START Records provided

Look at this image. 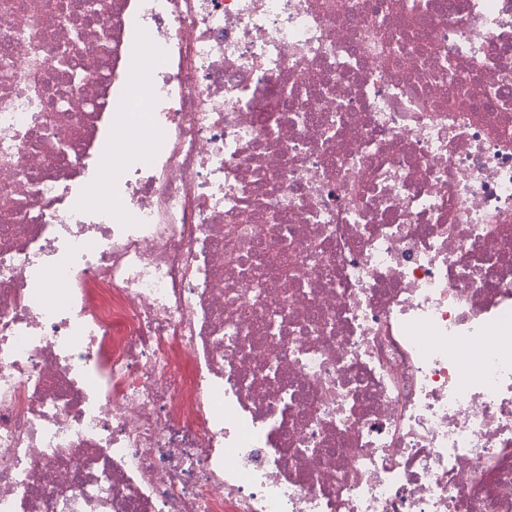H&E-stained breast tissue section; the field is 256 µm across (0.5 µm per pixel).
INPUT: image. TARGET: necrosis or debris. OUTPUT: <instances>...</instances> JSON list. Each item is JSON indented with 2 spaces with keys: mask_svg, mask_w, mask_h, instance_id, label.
<instances>
[{
  "mask_svg": "<svg viewBox=\"0 0 512 512\" xmlns=\"http://www.w3.org/2000/svg\"><path fill=\"white\" fill-rule=\"evenodd\" d=\"M73 2L0 0V512H512V0Z\"/></svg>",
  "mask_w": 512,
  "mask_h": 512,
  "instance_id": "4bbe7bcc",
  "label": "necrosis or debris"
}]
</instances>
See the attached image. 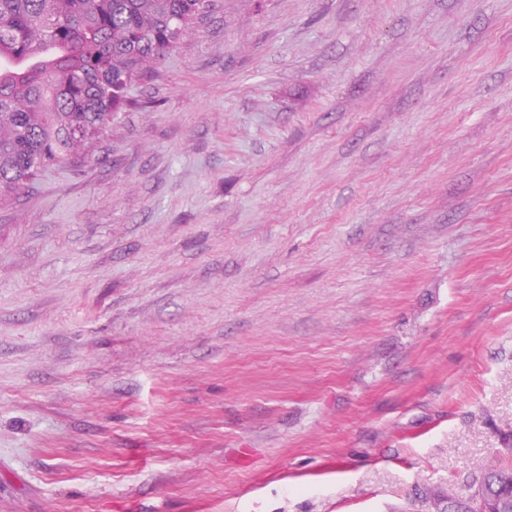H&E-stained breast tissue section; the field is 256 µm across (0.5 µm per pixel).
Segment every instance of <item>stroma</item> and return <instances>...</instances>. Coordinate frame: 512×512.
<instances>
[{"label":"stroma","mask_w":512,"mask_h":512,"mask_svg":"<svg viewBox=\"0 0 512 512\" xmlns=\"http://www.w3.org/2000/svg\"><path fill=\"white\" fill-rule=\"evenodd\" d=\"M0 201V512H432L512 459V0H215Z\"/></svg>","instance_id":"35a3bbf8"}]
</instances>
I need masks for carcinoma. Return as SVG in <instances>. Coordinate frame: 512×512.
Returning <instances> with one entry per match:
<instances>
[{
	"mask_svg": "<svg viewBox=\"0 0 512 512\" xmlns=\"http://www.w3.org/2000/svg\"><path fill=\"white\" fill-rule=\"evenodd\" d=\"M212 0H0V193L72 158L132 106L129 89L178 45ZM433 498L437 512H512V466L499 458Z\"/></svg>",
	"mask_w": 512,
	"mask_h": 512,
	"instance_id": "1",
	"label": "carcinoma"
}]
</instances>
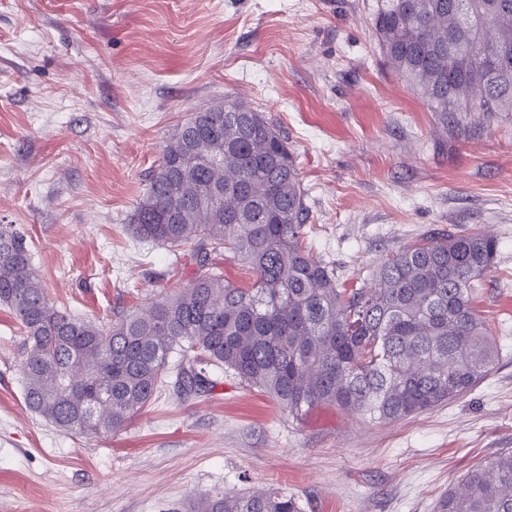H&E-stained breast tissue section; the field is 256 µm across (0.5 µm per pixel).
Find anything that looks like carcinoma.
<instances>
[{"mask_svg": "<svg viewBox=\"0 0 512 512\" xmlns=\"http://www.w3.org/2000/svg\"><path fill=\"white\" fill-rule=\"evenodd\" d=\"M386 66L443 125L512 112V0H380ZM226 100L165 140L128 229L192 246V284L107 323L53 304L24 234L0 225V304L23 335V399L55 427L119 430L164 387L184 398L216 384L210 368L298 418L335 406L393 422L449 403L495 368L500 349L473 307L497 240L426 236L385 253L372 282L349 284L306 244L293 154L261 112ZM254 273L246 288L213 266L220 251ZM180 355L172 365L169 357ZM194 512H301L295 495H206ZM436 512H512V449L483 459Z\"/></svg>", "mask_w": 512, "mask_h": 512, "instance_id": "cac0c4a2", "label": "carcinoma"}]
</instances>
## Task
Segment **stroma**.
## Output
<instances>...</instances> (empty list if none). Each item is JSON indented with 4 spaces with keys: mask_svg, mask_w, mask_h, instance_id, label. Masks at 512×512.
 <instances>
[{
    "mask_svg": "<svg viewBox=\"0 0 512 512\" xmlns=\"http://www.w3.org/2000/svg\"><path fill=\"white\" fill-rule=\"evenodd\" d=\"M377 0H0V224L32 245L49 299L106 322L189 286L184 249L126 226L171 132L236 99L286 139L317 259L366 279L441 232L494 236L475 307L493 371L391 423L302 418L219 375L108 436L64 432L22 396L24 346L0 306V512H188L201 494L281 488L302 512H435L512 448V112L455 135L388 70Z\"/></svg>",
    "mask_w": 512,
    "mask_h": 512,
    "instance_id": "35a3bbf8",
    "label": "stroma"
}]
</instances>
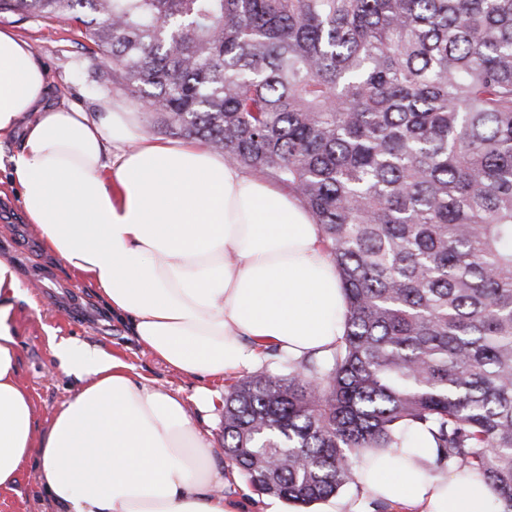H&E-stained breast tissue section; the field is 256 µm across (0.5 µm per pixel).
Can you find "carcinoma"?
<instances>
[{
    "label": "carcinoma",
    "instance_id": "obj_1",
    "mask_svg": "<svg viewBox=\"0 0 512 512\" xmlns=\"http://www.w3.org/2000/svg\"><path fill=\"white\" fill-rule=\"evenodd\" d=\"M68 15L165 129L288 188L346 296L325 357L225 379V460L310 505L427 433L512 512V0H0Z\"/></svg>",
    "mask_w": 512,
    "mask_h": 512
}]
</instances>
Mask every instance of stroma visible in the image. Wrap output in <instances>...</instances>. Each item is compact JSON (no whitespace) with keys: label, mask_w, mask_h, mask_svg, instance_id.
Returning a JSON list of instances; mask_svg holds the SVG:
<instances>
[{"label":"stroma","mask_w":512,"mask_h":512,"mask_svg":"<svg viewBox=\"0 0 512 512\" xmlns=\"http://www.w3.org/2000/svg\"><path fill=\"white\" fill-rule=\"evenodd\" d=\"M5 26L25 38L46 66L52 100L74 103L90 112L120 104L133 112L146 133L169 139L159 119L113 84L111 73L98 68L71 20L2 14L0 27ZM9 178L8 168H1L0 257L9 259L31 284L30 297L14 306L13 324L19 341V379L32 396L40 426L50 423L69 396V379L52 367L49 339L53 336H74L111 351L130 365L135 379L190 398L197 380L169 370L136 346L127 326L107 314L91 285L63 266L45 261L38 234L26 224ZM0 512H54L38 489L36 462L25 466L15 490L0 492Z\"/></svg>","instance_id":"obj_1"}]
</instances>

END Records provided

_Problem statement_
Repeat exactly the lines above, starting with the line that contains "Can you find" and ending with the last line, both included, and nothing else.

_Solved problem_
Can you find "carcinoma"?
<instances>
[{
    "label": "carcinoma",
    "instance_id": "obj_1",
    "mask_svg": "<svg viewBox=\"0 0 512 512\" xmlns=\"http://www.w3.org/2000/svg\"><path fill=\"white\" fill-rule=\"evenodd\" d=\"M68 15L165 129L288 188L346 296L325 357L225 379V460L310 505L427 433L512 512V0H0Z\"/></svg>",
    "mask_w": 512,
    "mask_h": 512
}]
</instances>
Mask every instance of stroma visible in the image. Wrap output in <instances>...</instances>. Each item is compact JSON (no whitespace) with keys: label, mask_w, mask_h, mask_svg, instance_id.
Returning a JSON list of instances; mask_svg holds the SVG:
<instances>
[{"label":"stroma","mask_w":512,"mask_h":512,"mask_svg":"<svg viewBox=\"0 0 512 512\" xmlns=\"http://www.w3.org/2000/svg\"><path fill=\"white\" fill-rule=\"evenodd\" d=\"M5 26L25 38L46 66L52 100L74 103L90 112L120 104L133 112L146 133L169 139L159 119L113 84L111 73L98 68L71 20L2 14L0 27ZM9 178L8 168H1L0 257L9 259L31 284L30 297L14 306L13 324L19 341V379L32 396L40 426L50 423L69 396V379L52 367L49 339L53 336H74L111 351L130 365L135 379L190 398L197 380L169 370L136 346L127 326L107 314L91 285L63 266L45 261L38 234L26 224ZM0 512H54L38 489L36 462L25 466L15 490L0 492Z\"/></svg>","instance_id":"obj_1"}]
</instances>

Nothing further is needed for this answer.